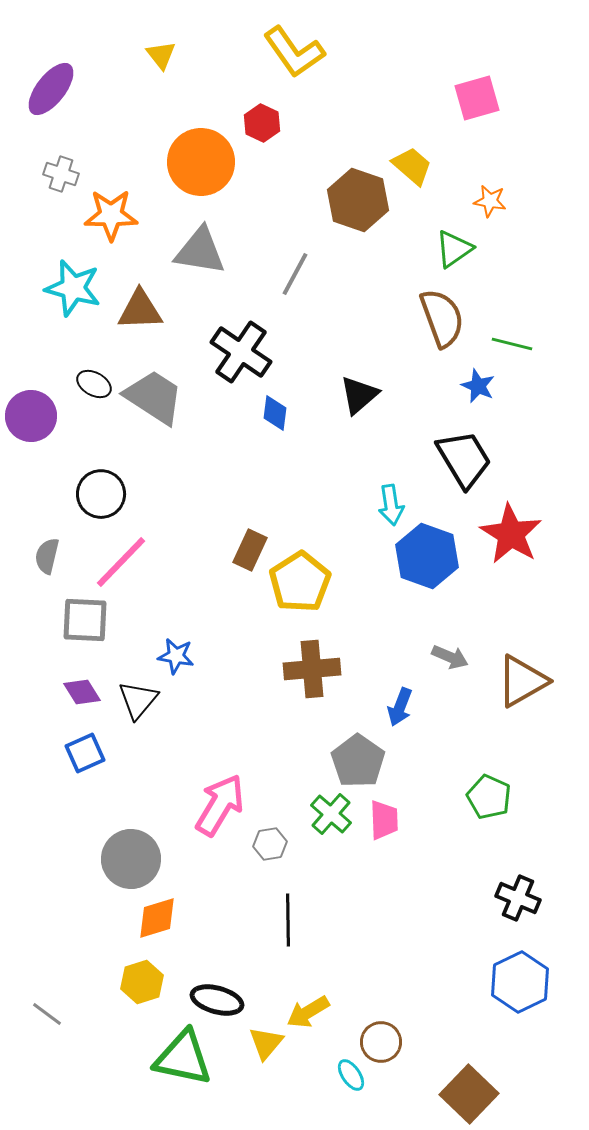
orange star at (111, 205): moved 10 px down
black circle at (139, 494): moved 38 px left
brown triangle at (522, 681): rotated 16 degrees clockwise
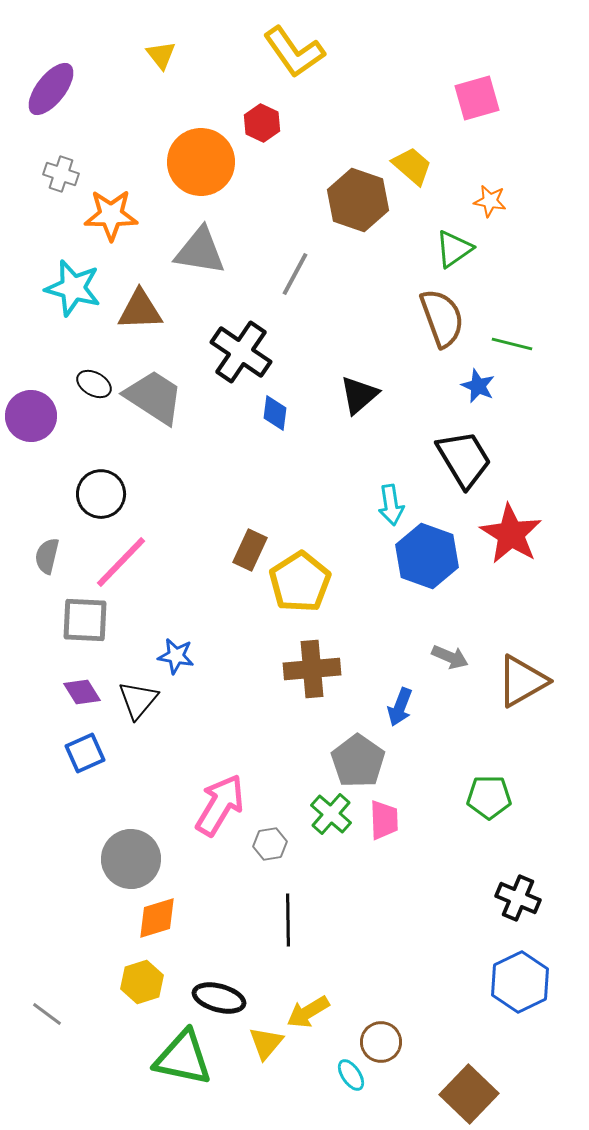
green pentagon at (489, 797): rotated 24 degrees counterclockwise
black ellipse at (217, 1000): moved 2 px right, 2 px up
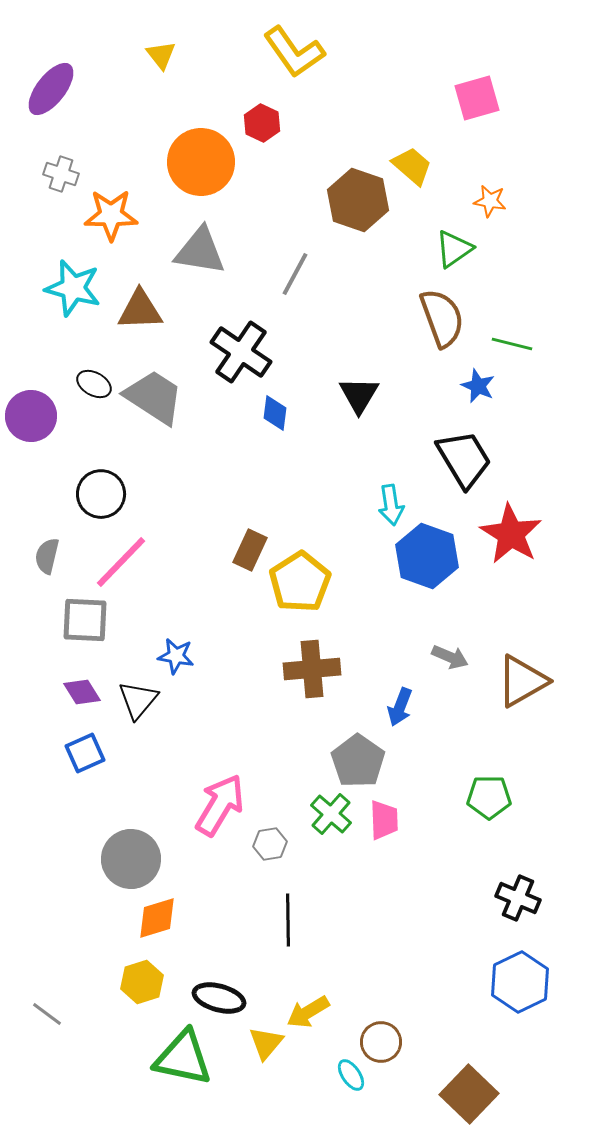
black triangle at (359, 395): rotated 18 degrees counterclockwise
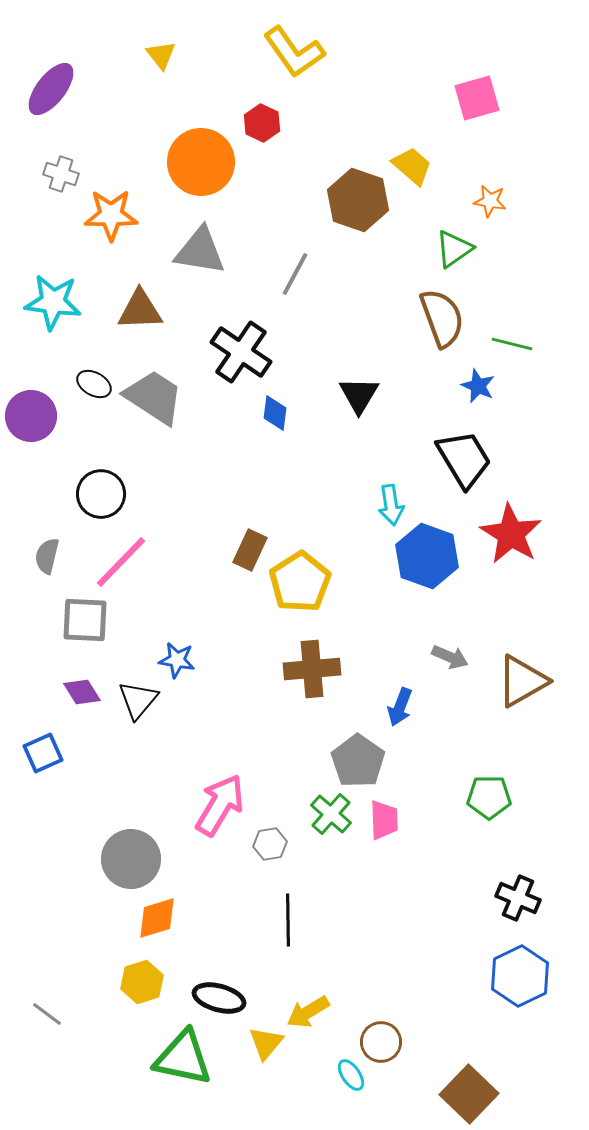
cyan star at (73, 288): moved 20 px left, 14 px down; rotated 8 degrees counterclockwise
blue star at (176, 656): moved 1 px right, 4 px down
blue square at (85, 753): moved 42 px left
blue hexagon at (520, 982): moved 6 px up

......

## EXERCISE PROMPT
Can you copy every line of the material above word for word, but without the pictures?

## WRITTEN ANSWER
orange star at (111, 205): moved 10 px down
black circle at (139, 494): moved 38 px left
brown triangle at (522, 681): rotated 16 degrees clockwise
green pentagon at (489, 797): rotated 24 degrees counterclockwise
black ellipse at (217, 1000): moved 2 px right, 2 px up
black triangle at (359, 395): rotated 18 degrees counterclockwise
cyan star at (73, 288): moved 20 px left, 14 px down; rotated 8 degrees counterclockwise
blue star at (176, 656): moved 1 px right, 4 px down
blue square at (85, 753): moved 42 px left
blue hexagon at (520, 982): moved 6 px up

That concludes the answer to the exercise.